## EXERCISE PROMPT
The data below should be restated word for word, with every picture omitted.

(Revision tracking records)
+ + + + +
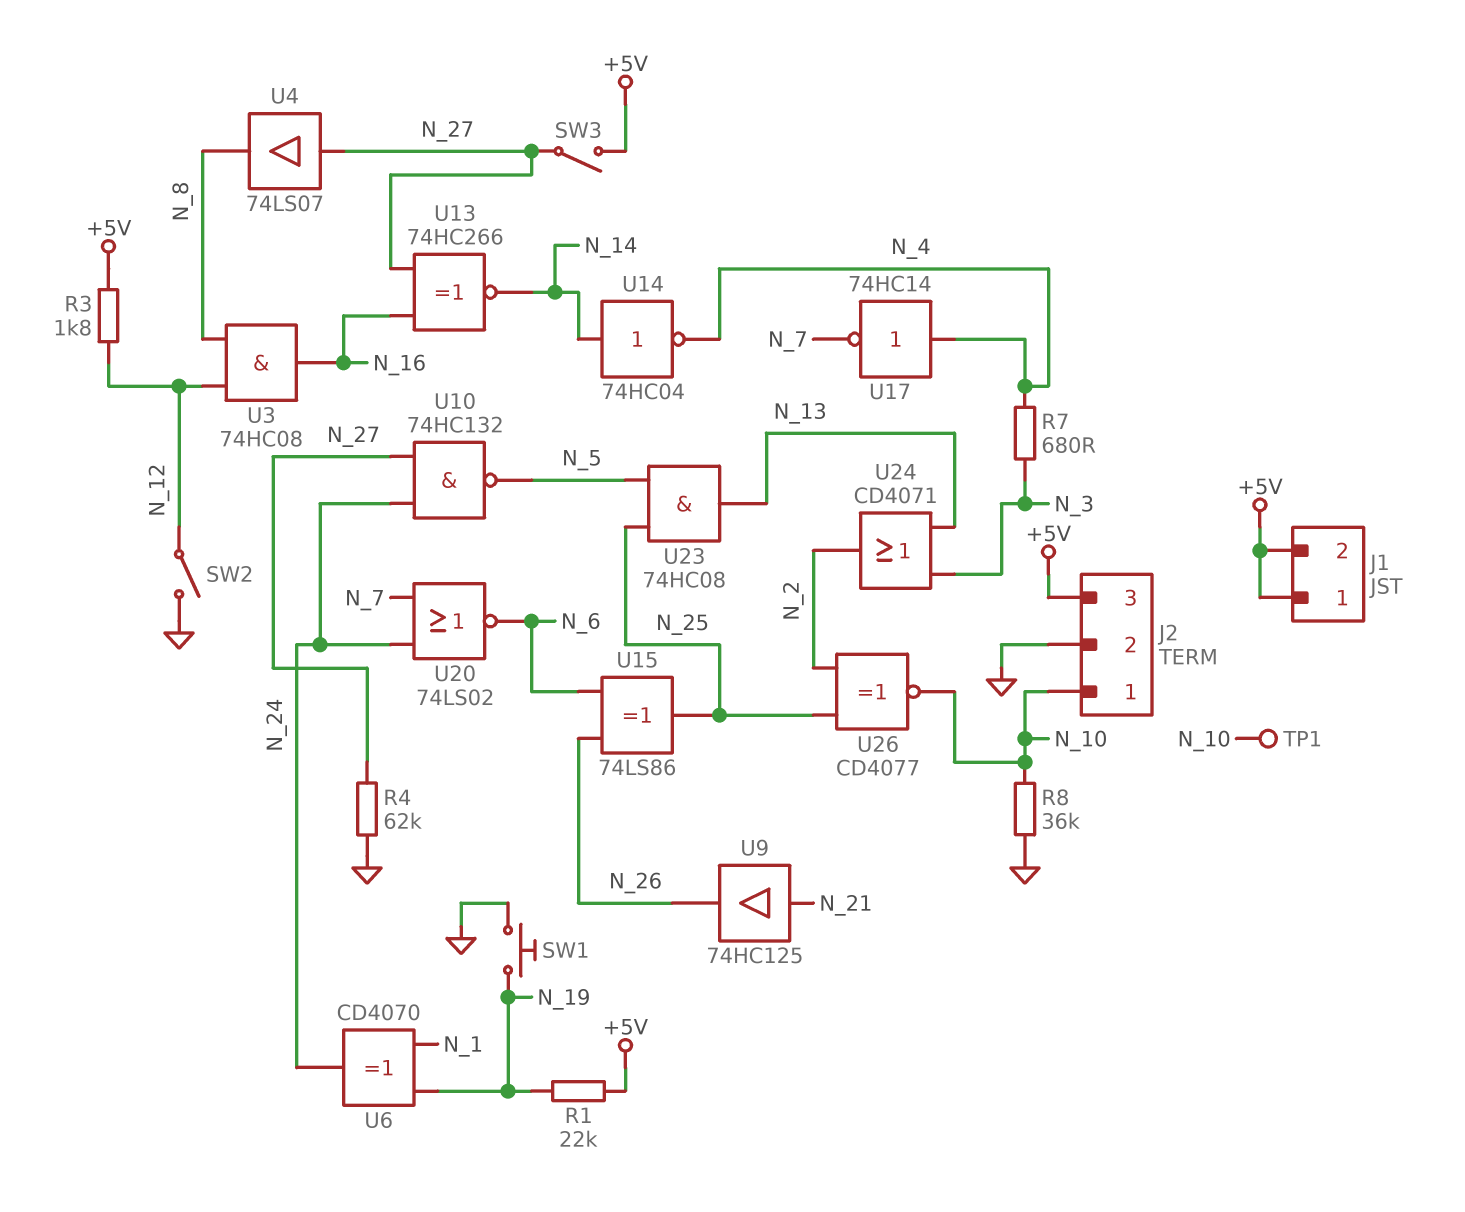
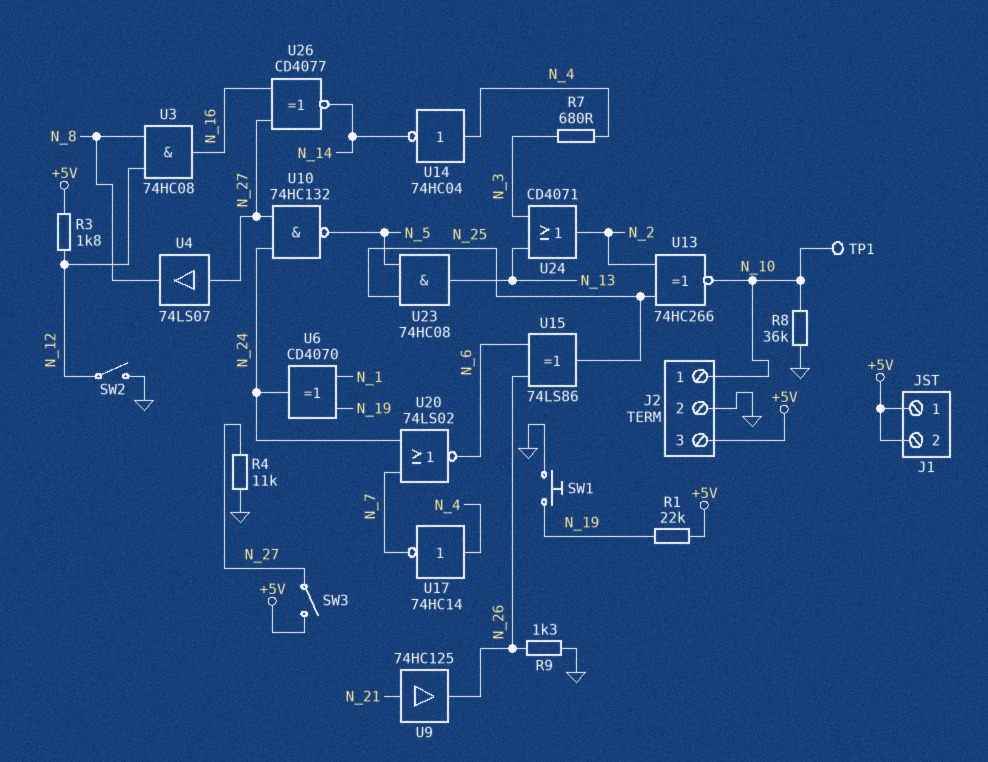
R4: 62k (GND, N_27) -> 11k (GND, N_27)
R9: none -> 1.3k (GND, N_26)
U13: XNOR 74HC266 (in N_16, in N_27, out N_14) -> XNOR 74HC266 (in N_2, in N_25, out N_10)
U14: NOT 74HC04 (in N_14, out N_4) -> NOT 74HC04 (in N_4, out N_14)
U26: XNOR CD4077 (in N_2, in N_25, out N_10) -> XNOR CD4077 (in N_16, in N_27, out N_14)

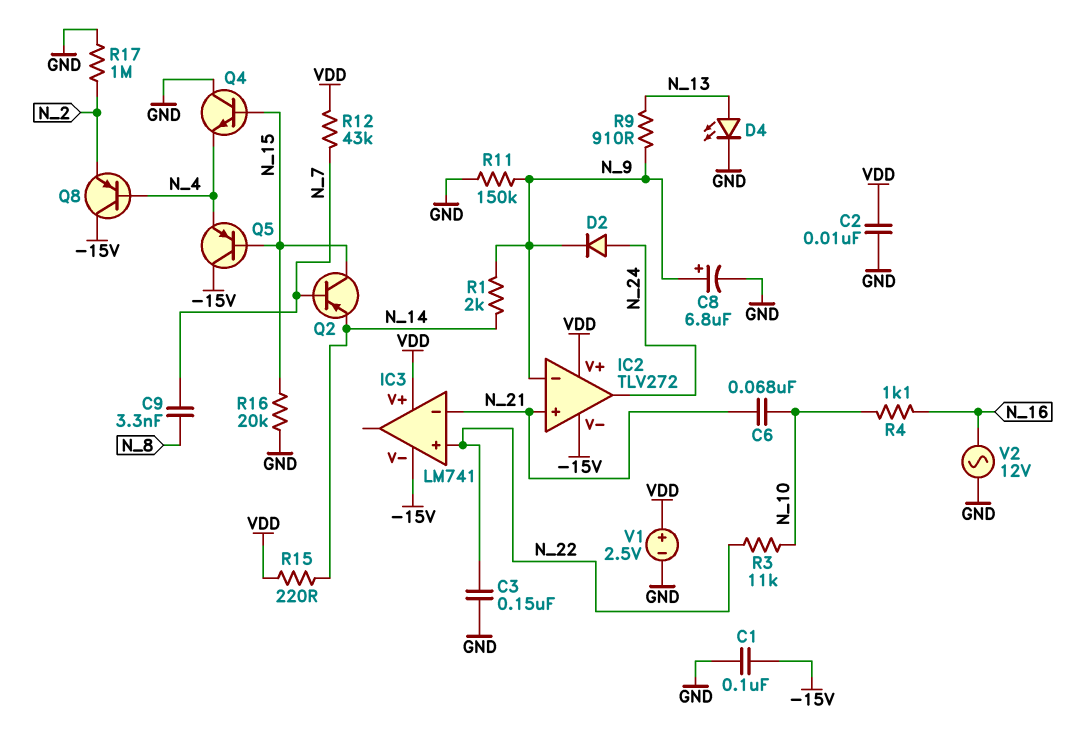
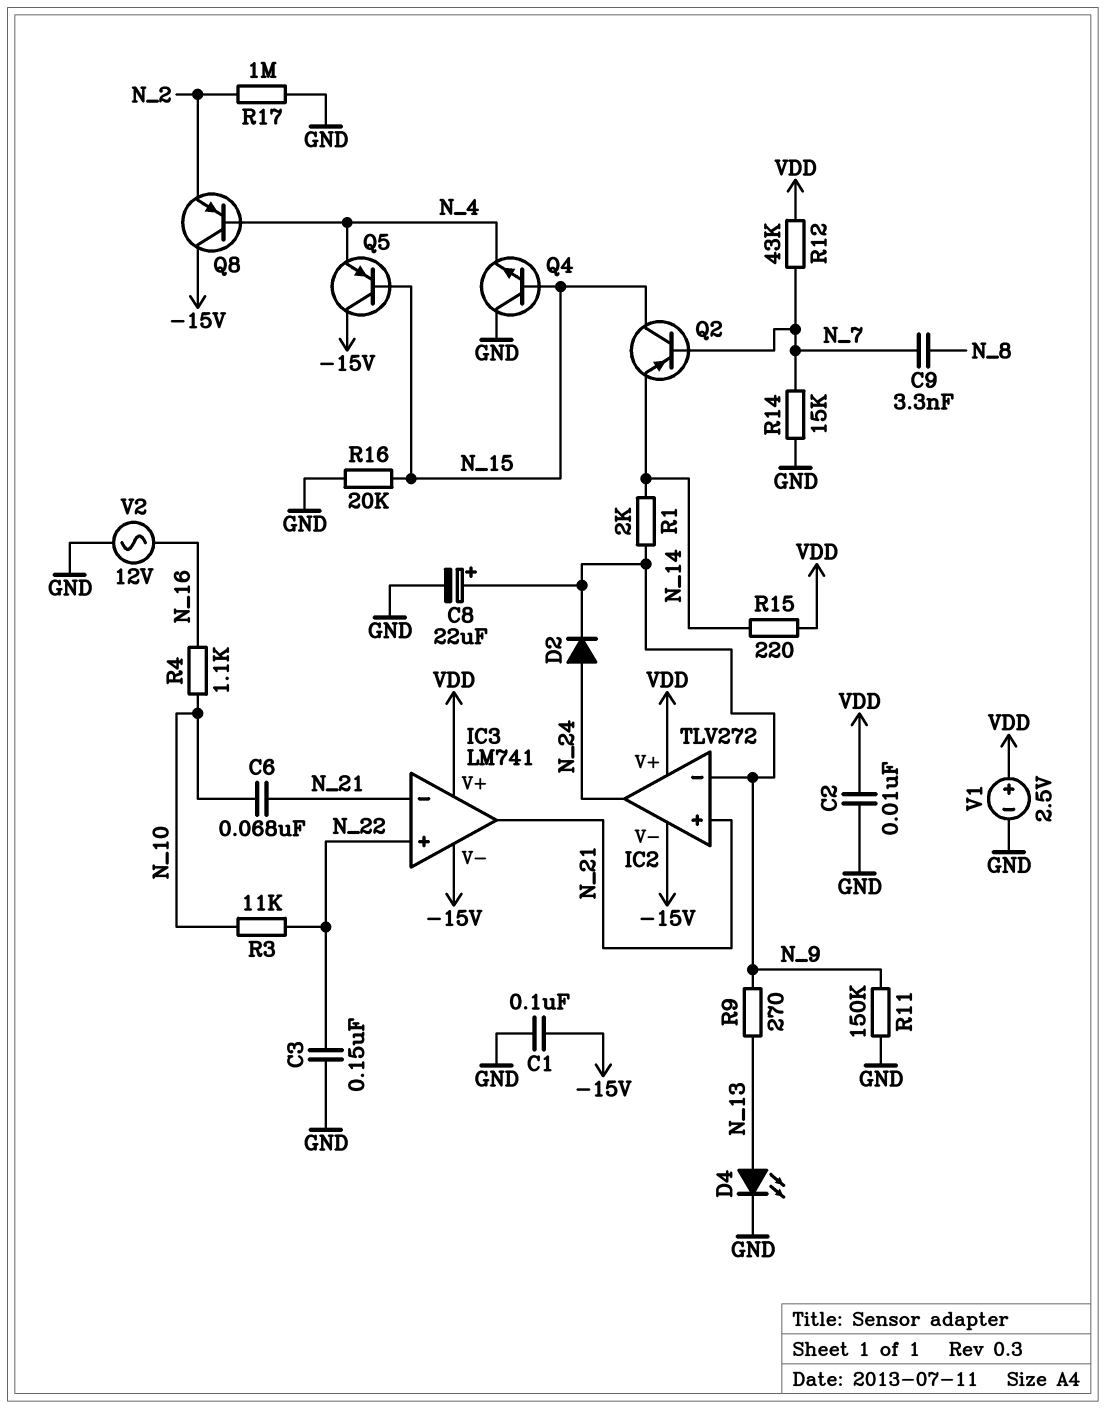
C8: 6.8uF (plus N_9, minus GND) -> 22uF (plus N_9, minus GND)
IC3 pin out: none -> N_21
R9: 910 (N_9, N_13) -> 270 (N_9, N_13)
R14: none -> 15k (GND, N_7)

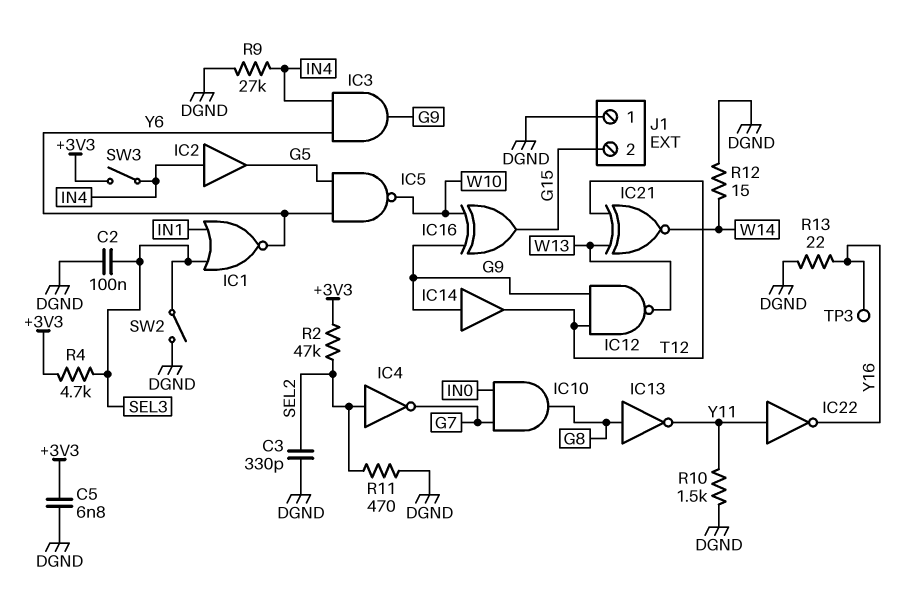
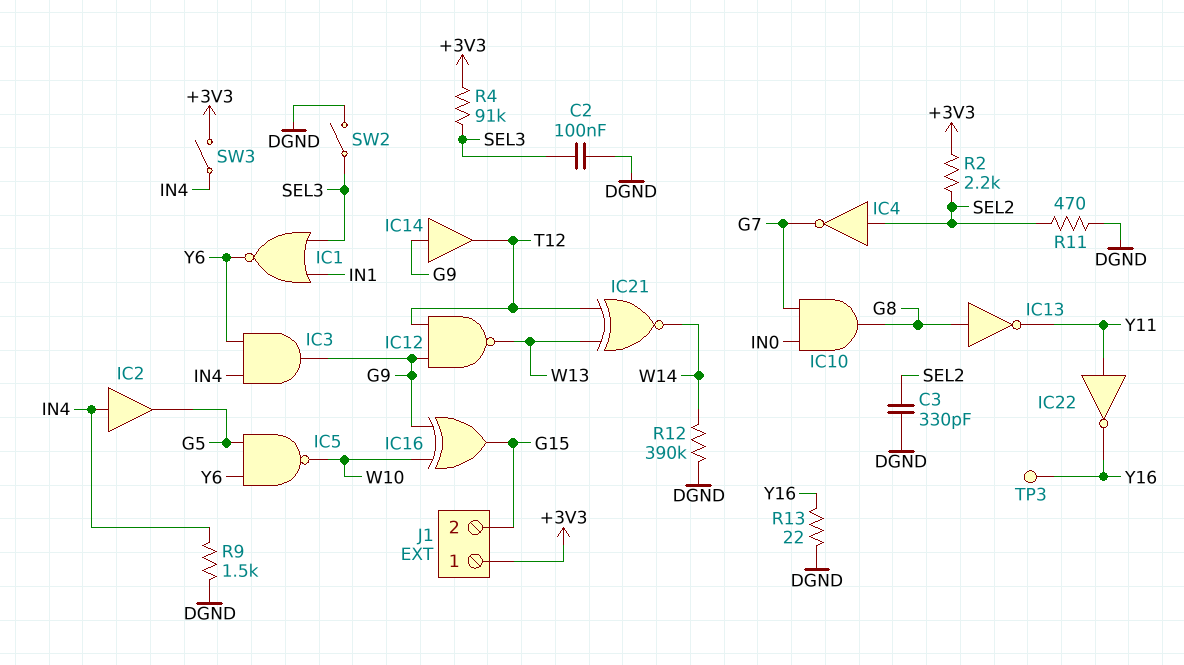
C5: 6.8nF (+3V3, DGND) -> none
J1 pin 1: DGND -> +3V3
R2: 47k (+3V3, SEL2) -> 2.2k (+3V3, SEL2)
R4: 4.7k (+3V3, SEL3) -> 91k (+3V3, SEL3)
R9: 27k (DGND, IN4) -> 1.5k (DGND, IN4)
R10: 1.5k (DGND, Y11) -> none
R12: 15 (DGND, W14) -> 390k (DGND, W14)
+ + + + +
## SOLVED PROBLEM
R4: 62k (GND, N_27) -> 11k (GND, N_27)
R9: none -> 1.3k (GND, N_26)
U13: XNOR 74HC266 (in N_16, in N_27, out N_14) -> XNOR 74HC266 (in N_2, in N_25, out N_10)
U14: NOT 74HC04 (in N_14, out N_4) -> NOT 74HC04 (in N_4, out N_14)
U26: XNOR CD4077 (in N_2, in N_25, out N_10) -> XNOR CD4077 (in N_16, in N_27, out N_14)

C8: 6.8uF (plus N_9, minus GND) -> 22uF (plus N_9, minus GND)
IC3 pin out: none -> N_21
R9: 910 (N_9, N_13) -> 270 (N_9, N_13)
R14: none -> 15k (GND, N_7)

C5: 6.8nF (+3V3, DGND) -> none
J1 pin 1: DGND -> +3V3
R2: 47k (+3V3, SEL2) -> 2.2k (+3V3, SEL2)
R4: 4.7k (+3V3, SEL3) -> 91k (+3V3, SEL3)
R9: 27k (DGND, IN4) -> 1.5k (DGND, IN4)
R10: 1.5k (DGND, Y11) -> none
R12: 15 (DGND, W14) -> 390k (DGND, W14)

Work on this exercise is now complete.